**Your goal:**
State how many lines of the listing contain the string "tuplet" (case counts), and give only the number.

— start Data listing —

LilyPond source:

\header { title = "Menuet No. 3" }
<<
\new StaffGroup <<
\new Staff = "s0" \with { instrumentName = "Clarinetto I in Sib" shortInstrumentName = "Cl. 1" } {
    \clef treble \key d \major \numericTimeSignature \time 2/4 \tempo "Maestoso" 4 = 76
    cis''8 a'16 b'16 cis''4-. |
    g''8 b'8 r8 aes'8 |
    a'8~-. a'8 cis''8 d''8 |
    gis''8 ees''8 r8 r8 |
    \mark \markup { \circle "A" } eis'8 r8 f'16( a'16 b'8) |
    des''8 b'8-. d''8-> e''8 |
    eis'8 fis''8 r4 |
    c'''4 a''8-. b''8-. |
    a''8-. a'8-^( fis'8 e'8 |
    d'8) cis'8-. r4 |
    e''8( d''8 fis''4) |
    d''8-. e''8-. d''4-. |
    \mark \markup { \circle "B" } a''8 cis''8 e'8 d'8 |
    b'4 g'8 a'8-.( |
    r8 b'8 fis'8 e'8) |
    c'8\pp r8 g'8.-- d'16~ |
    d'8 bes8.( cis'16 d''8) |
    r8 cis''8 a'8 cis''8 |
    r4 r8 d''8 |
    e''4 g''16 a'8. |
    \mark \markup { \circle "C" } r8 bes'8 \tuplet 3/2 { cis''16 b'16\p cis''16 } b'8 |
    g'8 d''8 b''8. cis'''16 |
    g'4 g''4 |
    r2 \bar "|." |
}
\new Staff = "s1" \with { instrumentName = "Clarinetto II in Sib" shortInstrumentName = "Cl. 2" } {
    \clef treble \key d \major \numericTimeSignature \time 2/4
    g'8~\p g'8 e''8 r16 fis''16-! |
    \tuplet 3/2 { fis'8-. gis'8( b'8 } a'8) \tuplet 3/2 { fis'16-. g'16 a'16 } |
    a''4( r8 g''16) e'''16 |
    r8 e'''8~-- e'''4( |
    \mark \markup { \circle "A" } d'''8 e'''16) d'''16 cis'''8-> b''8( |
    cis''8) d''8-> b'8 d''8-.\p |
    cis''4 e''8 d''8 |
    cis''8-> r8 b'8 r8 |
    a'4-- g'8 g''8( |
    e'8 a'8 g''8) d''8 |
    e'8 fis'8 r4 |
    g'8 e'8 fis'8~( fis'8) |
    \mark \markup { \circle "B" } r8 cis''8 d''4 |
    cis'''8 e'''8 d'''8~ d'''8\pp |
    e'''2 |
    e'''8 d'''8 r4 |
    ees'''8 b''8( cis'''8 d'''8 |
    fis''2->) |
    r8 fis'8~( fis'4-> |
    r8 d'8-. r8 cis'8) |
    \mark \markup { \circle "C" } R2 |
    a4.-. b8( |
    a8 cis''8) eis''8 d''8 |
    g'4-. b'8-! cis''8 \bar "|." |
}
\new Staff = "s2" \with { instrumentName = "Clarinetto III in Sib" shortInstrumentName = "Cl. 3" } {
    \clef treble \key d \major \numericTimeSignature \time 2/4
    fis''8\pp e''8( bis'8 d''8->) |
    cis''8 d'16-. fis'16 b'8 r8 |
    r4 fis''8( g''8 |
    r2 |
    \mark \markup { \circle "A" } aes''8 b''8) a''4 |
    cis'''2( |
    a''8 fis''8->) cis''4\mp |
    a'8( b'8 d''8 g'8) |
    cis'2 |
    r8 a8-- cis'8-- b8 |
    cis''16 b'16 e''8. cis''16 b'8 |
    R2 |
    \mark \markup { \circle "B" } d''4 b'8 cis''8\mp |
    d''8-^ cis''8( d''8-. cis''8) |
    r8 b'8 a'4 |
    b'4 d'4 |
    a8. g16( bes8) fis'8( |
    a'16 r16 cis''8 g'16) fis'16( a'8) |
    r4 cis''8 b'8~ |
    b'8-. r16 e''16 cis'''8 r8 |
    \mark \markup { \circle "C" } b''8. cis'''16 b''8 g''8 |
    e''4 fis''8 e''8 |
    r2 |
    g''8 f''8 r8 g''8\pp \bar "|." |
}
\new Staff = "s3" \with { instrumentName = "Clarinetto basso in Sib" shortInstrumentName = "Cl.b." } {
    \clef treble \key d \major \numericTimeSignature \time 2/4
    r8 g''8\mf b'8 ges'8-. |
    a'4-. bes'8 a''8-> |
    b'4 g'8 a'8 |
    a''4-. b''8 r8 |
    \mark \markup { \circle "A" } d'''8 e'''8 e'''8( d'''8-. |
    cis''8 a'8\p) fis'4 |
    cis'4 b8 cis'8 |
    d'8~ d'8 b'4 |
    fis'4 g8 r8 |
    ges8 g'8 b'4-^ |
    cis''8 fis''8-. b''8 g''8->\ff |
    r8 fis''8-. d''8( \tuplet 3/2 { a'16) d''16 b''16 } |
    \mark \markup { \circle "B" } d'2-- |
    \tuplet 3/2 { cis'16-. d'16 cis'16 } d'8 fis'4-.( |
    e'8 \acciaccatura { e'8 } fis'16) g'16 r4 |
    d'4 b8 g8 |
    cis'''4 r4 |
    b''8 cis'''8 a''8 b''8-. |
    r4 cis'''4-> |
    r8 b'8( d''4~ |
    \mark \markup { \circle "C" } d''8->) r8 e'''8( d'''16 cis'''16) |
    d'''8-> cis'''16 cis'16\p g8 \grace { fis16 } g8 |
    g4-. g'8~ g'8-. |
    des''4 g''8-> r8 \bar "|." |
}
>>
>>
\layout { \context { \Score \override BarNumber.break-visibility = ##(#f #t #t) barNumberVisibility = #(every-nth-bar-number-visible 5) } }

— end Data listing —

**Response to this exercise:**
4